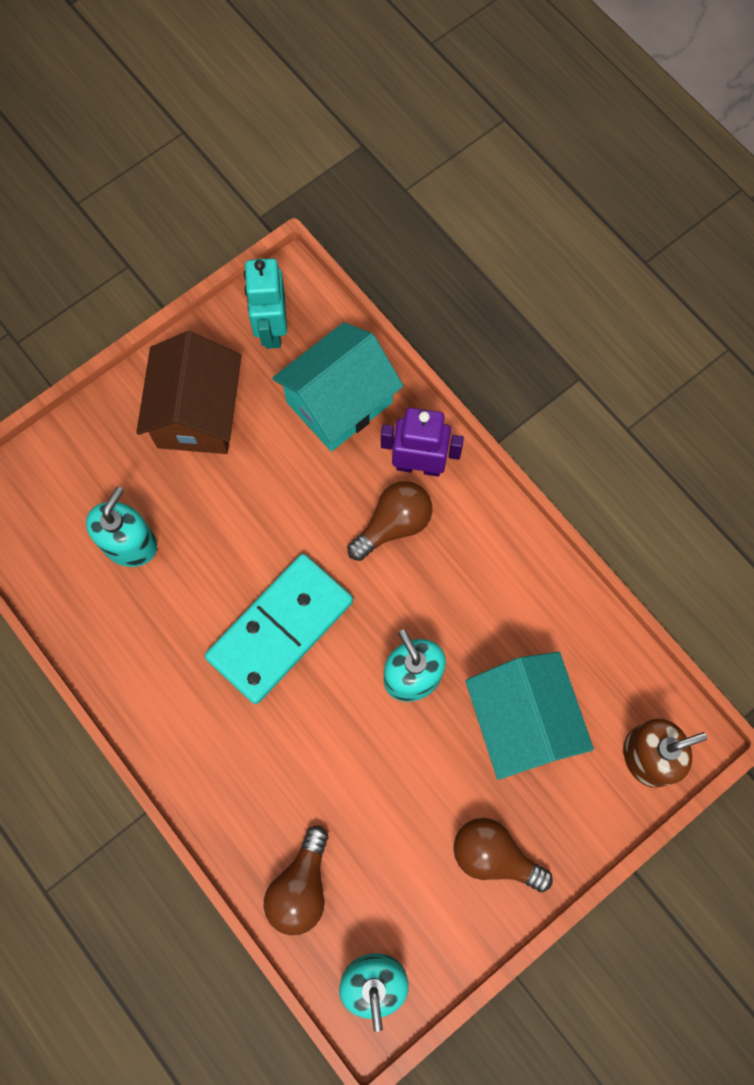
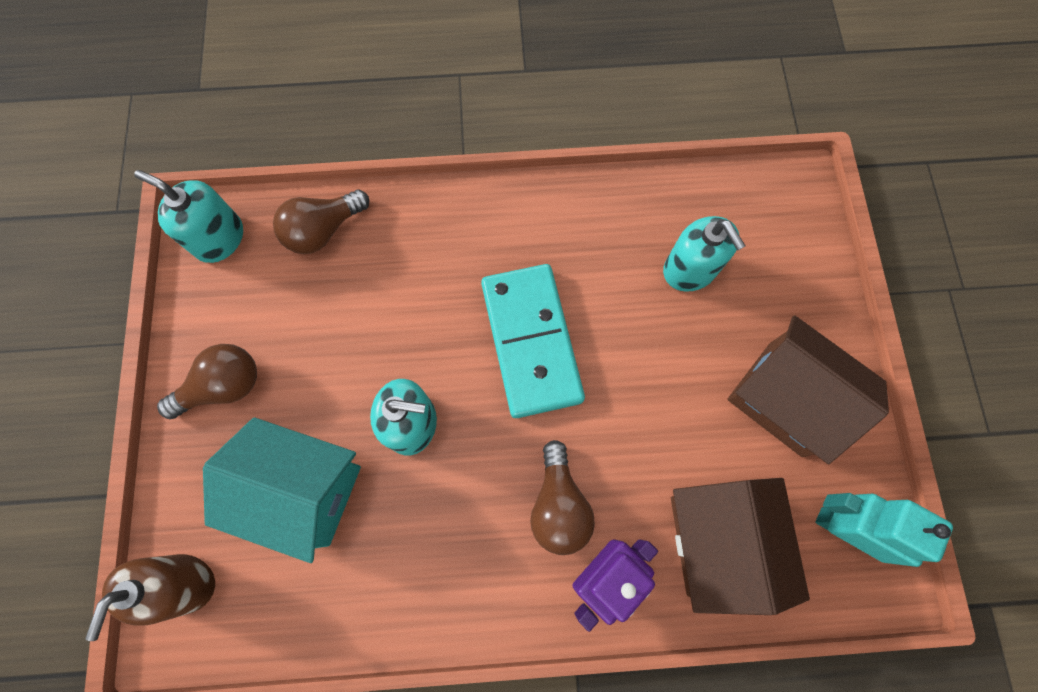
camera: 125 degrees right, 0 degrees up
(301, 887) = (323, 230): brown light bulb -> brown light bulb turned 90 degrees counterclockwise
(339, 402) = (719, 540): turquoise house -> brown house

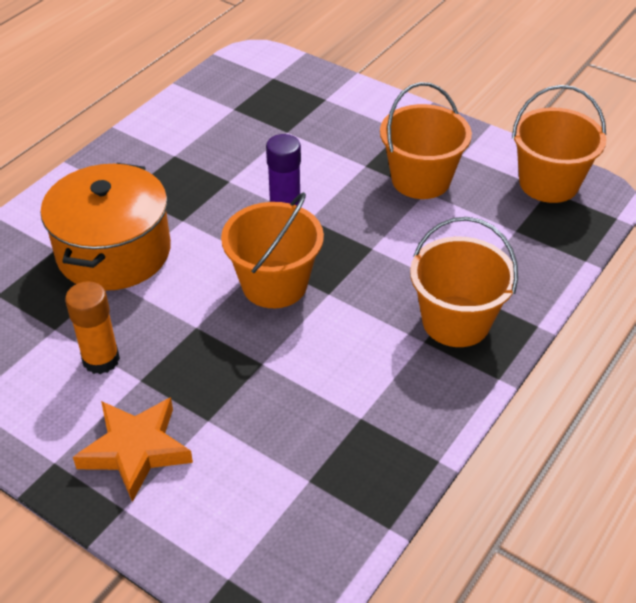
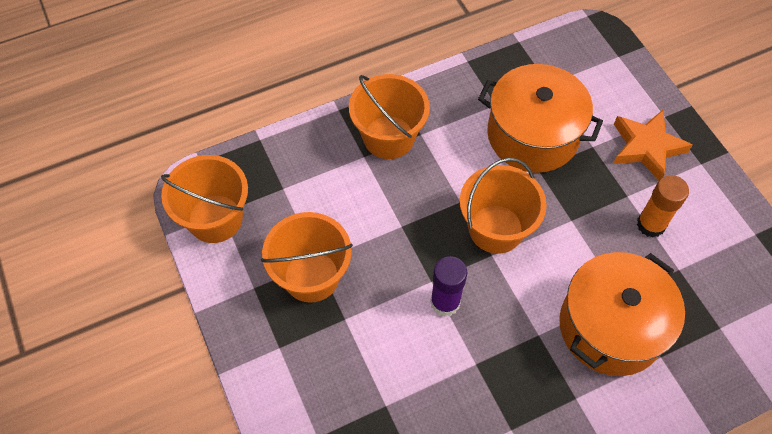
camera: 150 degrees left, 15 degrees up
(291, 399) = (532, 135): none -> orange pot

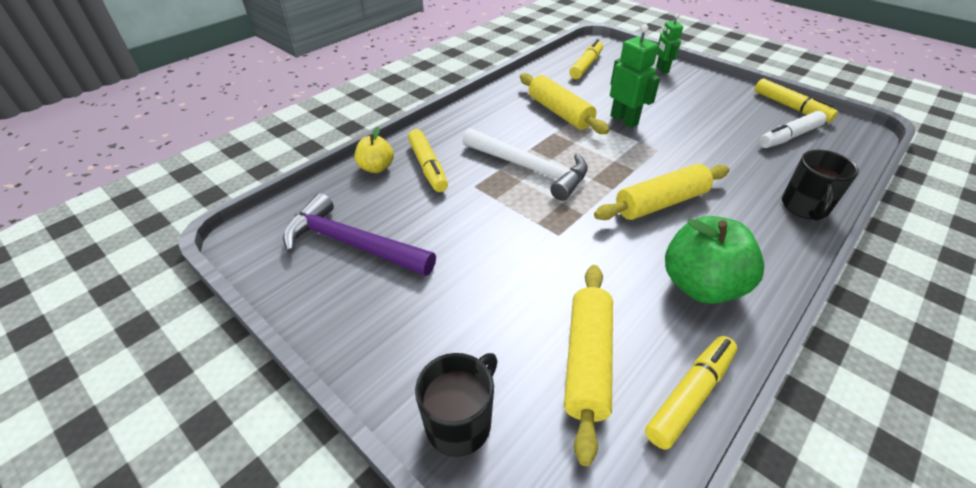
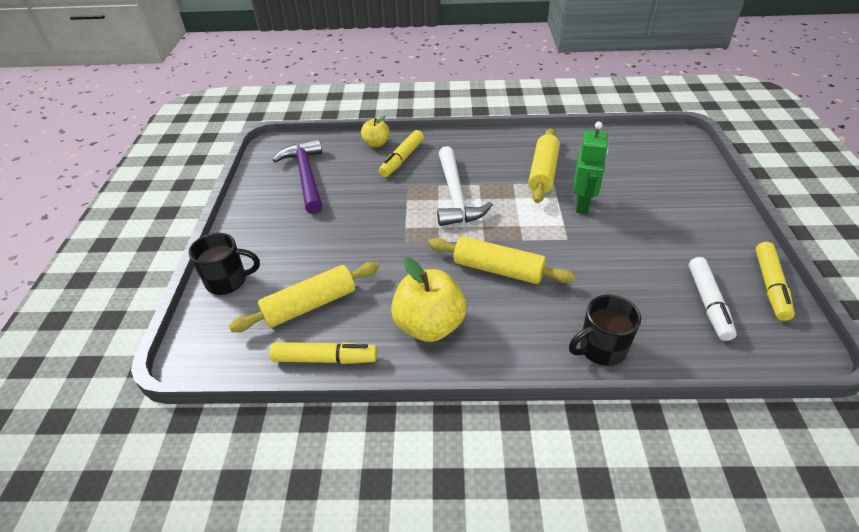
camera: 50 degrees right, 0 degrees up
(586, 66) = (633, 149): yellow marker -> none
(662, 69) = (701, 186): green robot -> none
(700, 285) = (429, 325): green apple -> yellow apple
(789, 137) = (708, 303): white marker -> white marker turned 105 degrees counterclockwise

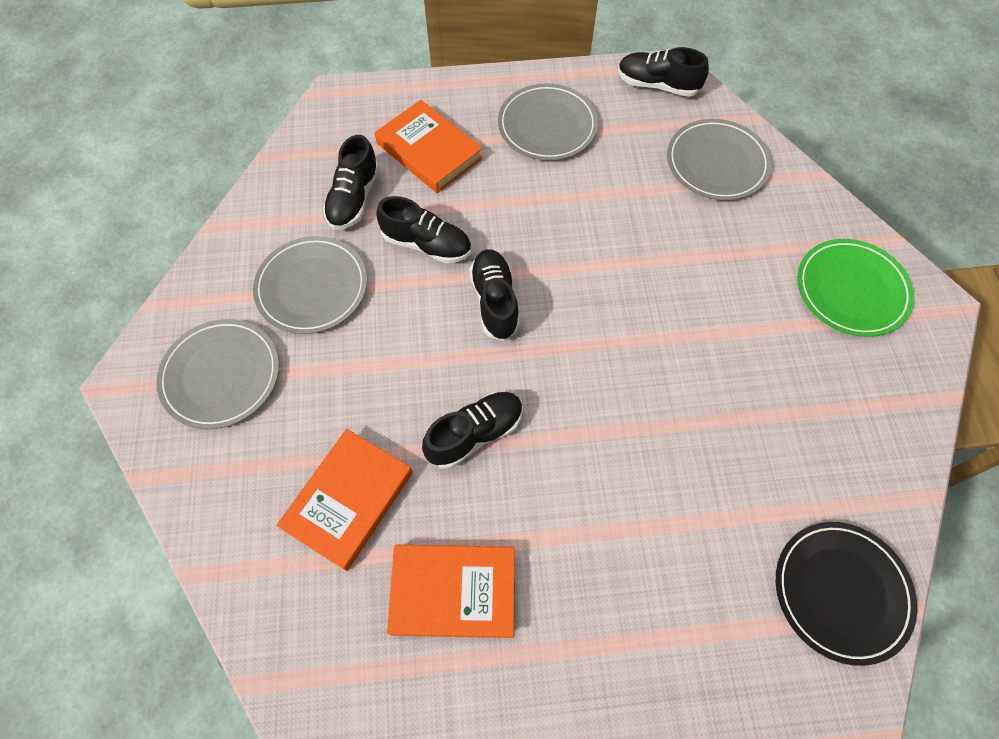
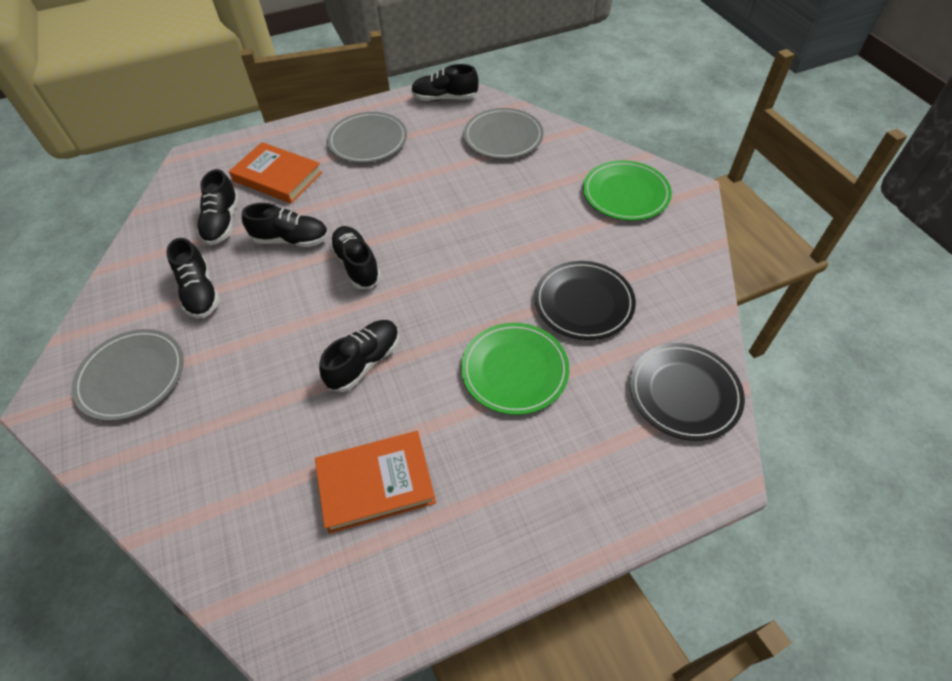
camera: 15 degrees left, 10 degrees down
(312, 287) = (200, 292): grey plate -> black shoe
(349, 500) = (268, 440): orange book -> none
(644, 498) = (514, 370): none -> green plate
(753, 431) = (583, 303): none -> black plate

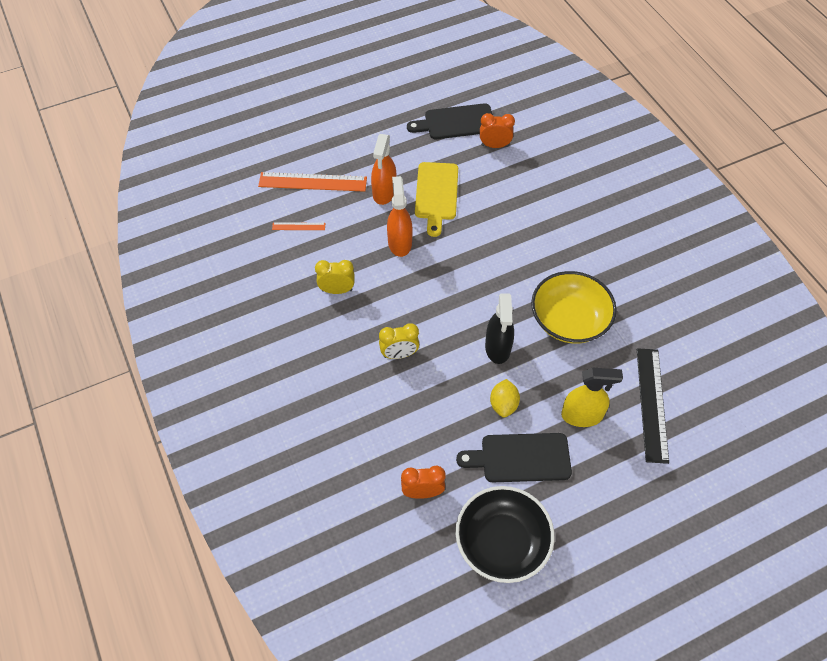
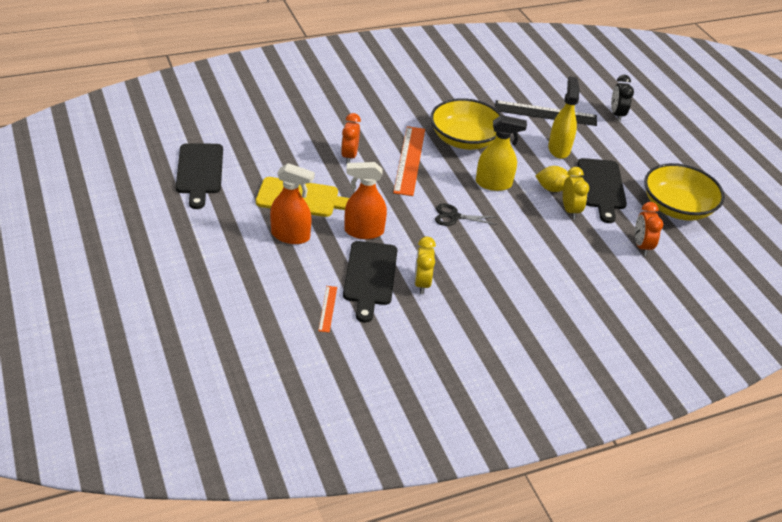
camera: 90 degrees left, 15 degrees down
(312, 182) = (260, 292): orange ruler -> orange ruler (409, 160)
(341, 251) = (370, 276): none -> black cutting board
(399, 354) = (501, 246): yellow clock -> yellow clock (570, 210)
(435, 313) = (454, 216): none -> black scissors
(494, 145) = (243, 150): orange clock -> orange clock (349, 156)
(497, 348) = (493, 184): black spray bottle -> yellow spray bottle
(502, 542) = (677, 207): black bowl -> yellow bowl
(680, 489) = (616, 115): none -> black clock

────────

__What you are asked to do__. What is needed is every line from the data above that includes the string "plate", copied out.

__The answer__.
(312, 287) = (200, 292): grey plate -> black shoe
(644, 498) = (514, 370): none -> green plate
(753, 431) = (583, 303): none -> black plate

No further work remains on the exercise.